===== Supplied entries =====

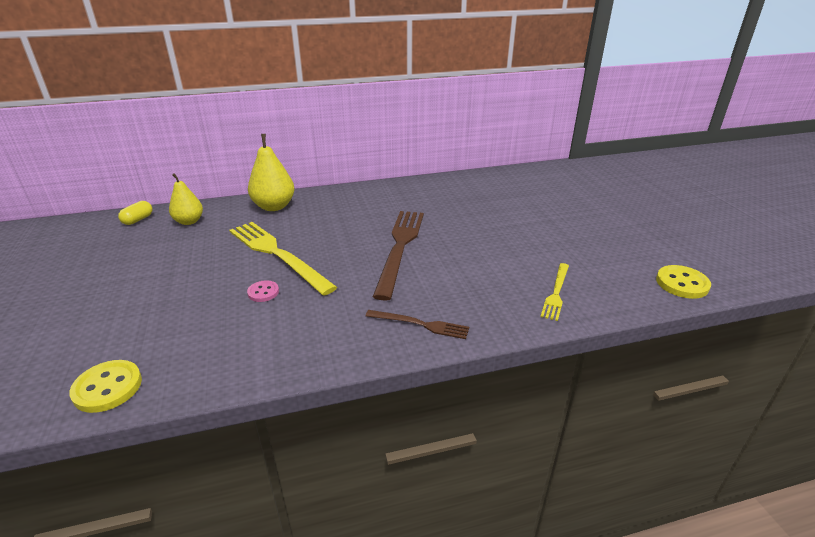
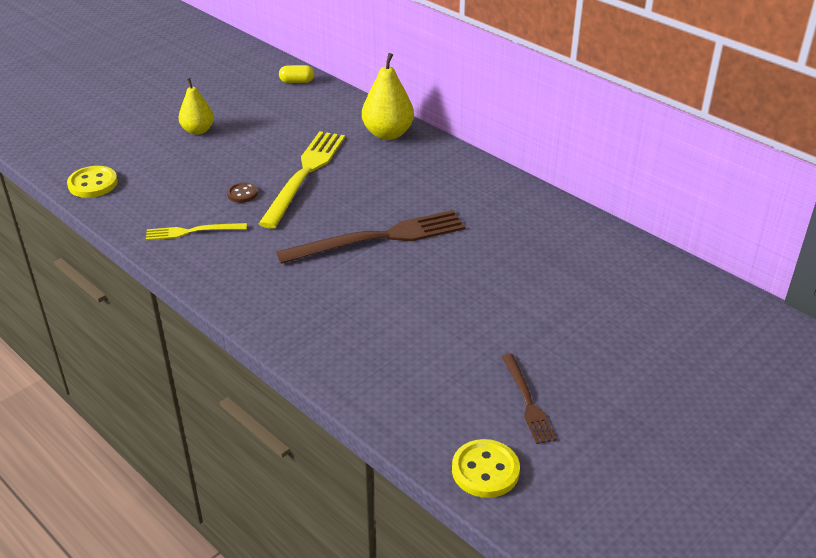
camera: 60 degrees right, 5 degrees up
(189, 221) = (317, 105): yellow pear -> yellow pear (198, 130)
(263, 292) = (242, 194): pink button -> brown button
(420, 324) = (259, 295): brown fork -> brown fork (527, 401)
(556, 293) = (380, 368): yellow fork -> yellow fork (192, 231)

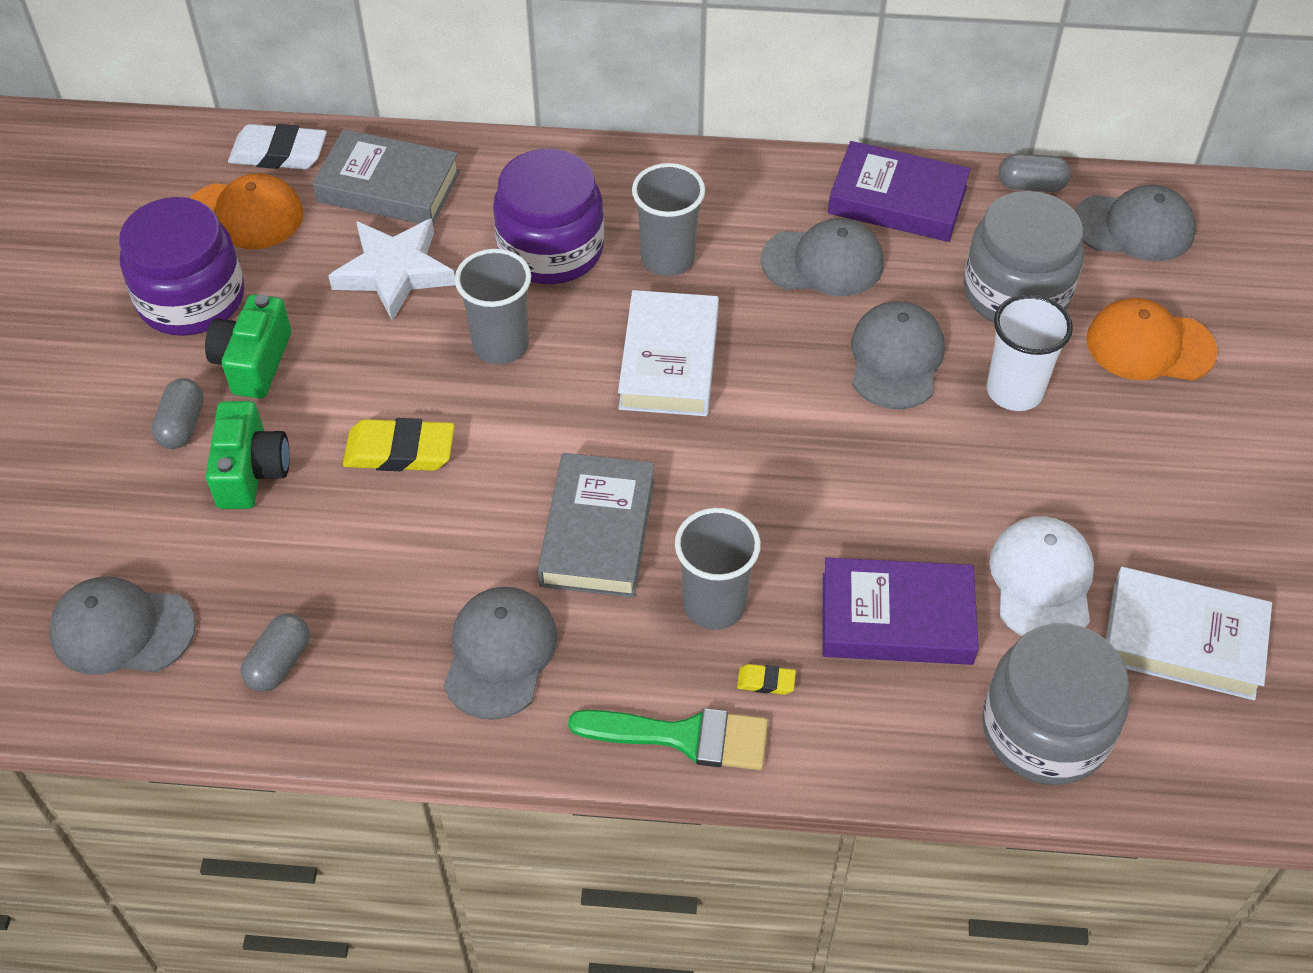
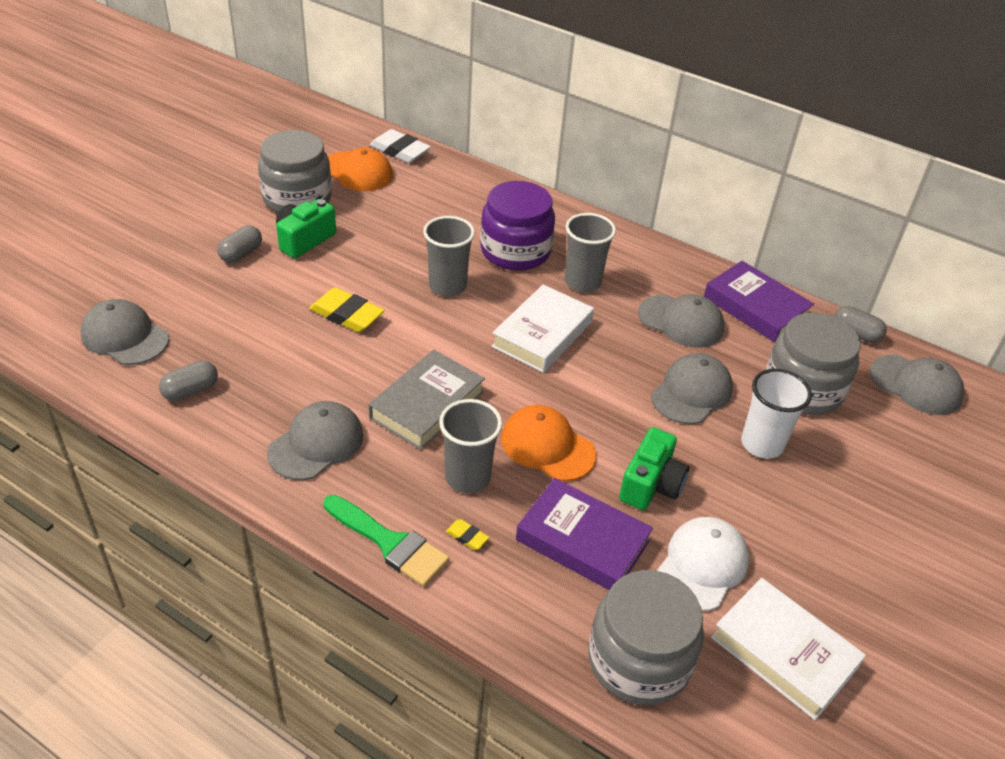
camera: 25 degrees right, 10 degrees down
(191, 298) = (297, 198): purple jar -> grey jar
(251, 471) = (258, 290): green camera -> green camera (651, 485)
(388, 186) = (447, 187): grey book -> none
(394, 272) = (416, 228): white star -> none
(1150, 345) = (881, 458): orange cap -> orange cap (547, 446)

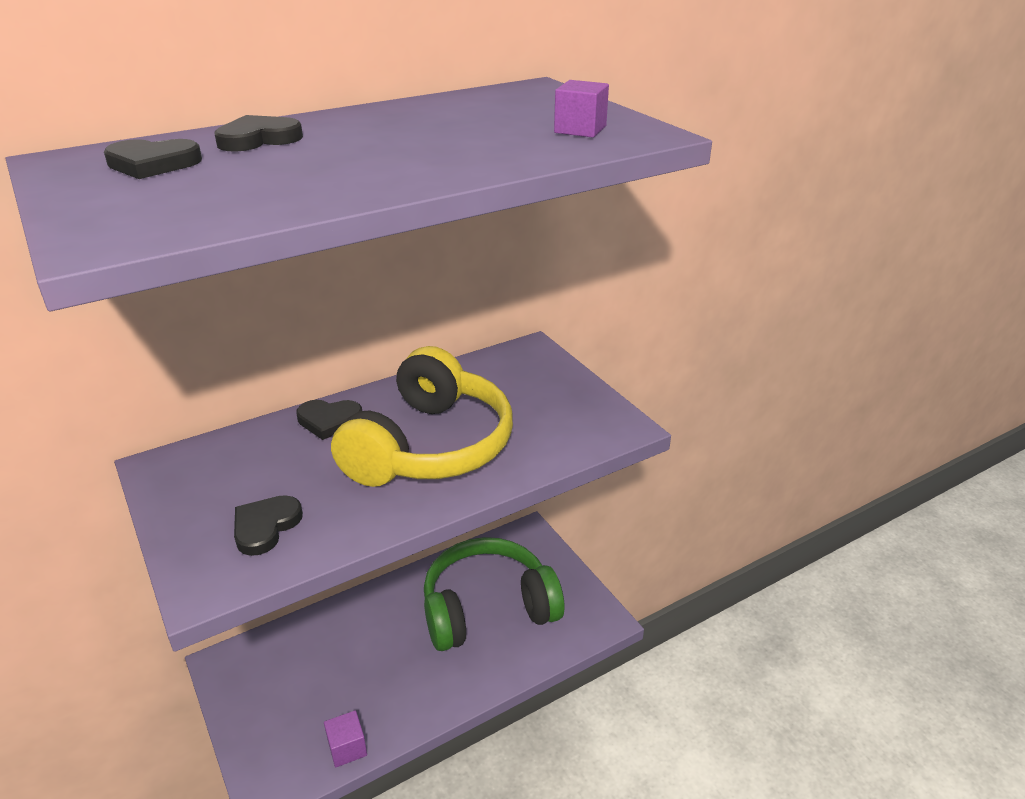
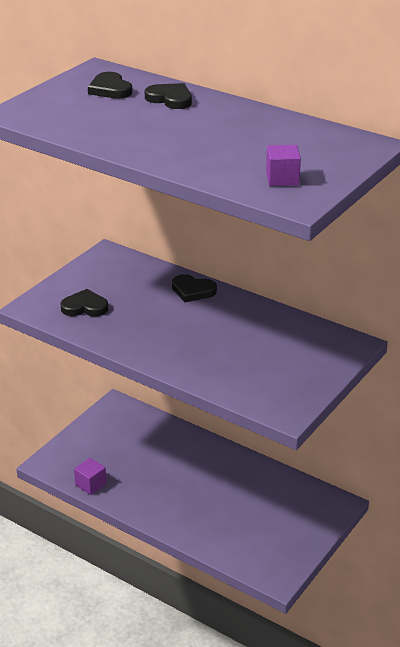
camera: 65 degrees right, 0 degrees up
(329, 420) = (193, 291): black heart -> black heart turned 45 degrees counterclockwise
(429, 446) = (197, 337): yellow headphones -> none
(488, 609) = (242, 508): green headphones -> none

=====

Exercise directions: Though the entries above contain pictures, none should be copied; reproduce only the lines between the one holding "(263, 292) = (242, 194): pink" and the one holding "(251, 471) = (258, 290): green", inclusive, exactly as written.

Answer section:
(263, 292) = (242, 194): pink button -> brown button
(420, 324) = (259, 295): brown fork -> brown fork (527, 401)
(556, 293) = (380, 368): yellow fork -> yellow fork (192, 231)

camera: 25 degrees right, 10 degrees down
(191, 298) = (297, 198): purple jar -> grey jar
(251, 471) = (258, 290): green camera -> green camera (651, 485)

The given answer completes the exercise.